*PROBLEM TO SOLVE*
Pull out every line in the data that has the string "SERVO" in it.

*DATASET EXCERPTS*

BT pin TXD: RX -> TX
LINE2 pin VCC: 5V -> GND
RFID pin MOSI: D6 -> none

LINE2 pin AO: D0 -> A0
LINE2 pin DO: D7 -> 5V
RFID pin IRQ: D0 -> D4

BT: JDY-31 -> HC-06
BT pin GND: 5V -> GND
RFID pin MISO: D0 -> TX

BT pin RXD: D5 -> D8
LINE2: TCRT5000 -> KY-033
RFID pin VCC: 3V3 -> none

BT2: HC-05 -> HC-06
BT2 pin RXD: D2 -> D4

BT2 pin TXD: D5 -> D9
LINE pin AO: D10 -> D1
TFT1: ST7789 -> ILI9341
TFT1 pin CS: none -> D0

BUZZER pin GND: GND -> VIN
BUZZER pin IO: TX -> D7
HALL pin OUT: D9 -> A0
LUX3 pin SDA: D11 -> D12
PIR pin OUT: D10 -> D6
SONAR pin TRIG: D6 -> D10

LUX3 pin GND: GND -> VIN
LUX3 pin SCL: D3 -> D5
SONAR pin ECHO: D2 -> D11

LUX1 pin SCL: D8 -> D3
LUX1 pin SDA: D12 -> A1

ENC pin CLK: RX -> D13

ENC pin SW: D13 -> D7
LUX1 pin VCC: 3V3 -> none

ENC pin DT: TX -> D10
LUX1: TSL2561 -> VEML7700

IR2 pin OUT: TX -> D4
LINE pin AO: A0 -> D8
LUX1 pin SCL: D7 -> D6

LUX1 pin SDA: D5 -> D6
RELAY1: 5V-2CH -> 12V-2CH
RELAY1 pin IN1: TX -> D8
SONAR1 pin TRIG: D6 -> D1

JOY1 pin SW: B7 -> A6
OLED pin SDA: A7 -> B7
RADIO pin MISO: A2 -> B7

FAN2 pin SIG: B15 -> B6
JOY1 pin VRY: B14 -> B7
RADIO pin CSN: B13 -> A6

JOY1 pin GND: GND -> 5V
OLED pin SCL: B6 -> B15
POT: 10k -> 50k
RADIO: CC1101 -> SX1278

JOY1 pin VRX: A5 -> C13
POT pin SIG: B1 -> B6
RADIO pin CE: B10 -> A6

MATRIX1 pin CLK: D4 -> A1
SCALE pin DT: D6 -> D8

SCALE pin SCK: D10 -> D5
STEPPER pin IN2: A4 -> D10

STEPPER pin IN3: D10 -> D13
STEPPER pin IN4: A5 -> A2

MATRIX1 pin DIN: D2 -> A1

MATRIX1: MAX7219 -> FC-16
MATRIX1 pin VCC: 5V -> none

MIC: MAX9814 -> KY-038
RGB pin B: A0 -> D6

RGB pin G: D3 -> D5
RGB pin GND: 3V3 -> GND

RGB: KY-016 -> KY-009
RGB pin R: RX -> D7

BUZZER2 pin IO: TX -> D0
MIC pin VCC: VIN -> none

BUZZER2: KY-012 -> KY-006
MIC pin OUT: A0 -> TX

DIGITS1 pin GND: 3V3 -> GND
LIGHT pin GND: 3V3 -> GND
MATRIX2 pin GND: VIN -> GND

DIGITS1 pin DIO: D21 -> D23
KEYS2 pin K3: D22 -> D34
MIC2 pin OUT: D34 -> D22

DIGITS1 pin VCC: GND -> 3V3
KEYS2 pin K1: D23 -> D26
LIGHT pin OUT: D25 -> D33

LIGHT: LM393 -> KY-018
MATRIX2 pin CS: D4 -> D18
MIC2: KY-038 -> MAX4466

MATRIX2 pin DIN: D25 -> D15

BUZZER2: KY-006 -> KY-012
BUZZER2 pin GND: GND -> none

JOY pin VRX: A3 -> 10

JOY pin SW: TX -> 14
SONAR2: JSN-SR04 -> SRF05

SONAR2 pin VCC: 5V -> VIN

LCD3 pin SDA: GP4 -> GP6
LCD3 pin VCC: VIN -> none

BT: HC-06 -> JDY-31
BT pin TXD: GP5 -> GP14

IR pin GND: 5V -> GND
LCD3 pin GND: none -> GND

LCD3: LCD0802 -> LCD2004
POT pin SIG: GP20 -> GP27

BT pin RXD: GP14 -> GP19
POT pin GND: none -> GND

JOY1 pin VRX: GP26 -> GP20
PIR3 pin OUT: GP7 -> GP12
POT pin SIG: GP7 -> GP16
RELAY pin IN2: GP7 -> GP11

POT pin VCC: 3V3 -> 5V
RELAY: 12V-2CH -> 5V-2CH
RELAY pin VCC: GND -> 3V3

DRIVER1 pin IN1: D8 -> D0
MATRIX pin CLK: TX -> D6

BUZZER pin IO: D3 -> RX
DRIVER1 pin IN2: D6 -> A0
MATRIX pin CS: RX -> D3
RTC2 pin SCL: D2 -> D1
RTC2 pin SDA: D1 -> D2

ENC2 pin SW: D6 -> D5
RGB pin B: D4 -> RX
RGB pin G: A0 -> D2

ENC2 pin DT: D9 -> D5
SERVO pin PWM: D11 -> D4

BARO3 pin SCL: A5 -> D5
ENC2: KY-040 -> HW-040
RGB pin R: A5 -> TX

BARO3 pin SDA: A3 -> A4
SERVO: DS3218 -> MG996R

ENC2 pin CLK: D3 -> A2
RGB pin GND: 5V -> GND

*TASK RESPONSE*
SERVO pin PWM: D11 -> D4
SERVO: DS3218 -> MG996R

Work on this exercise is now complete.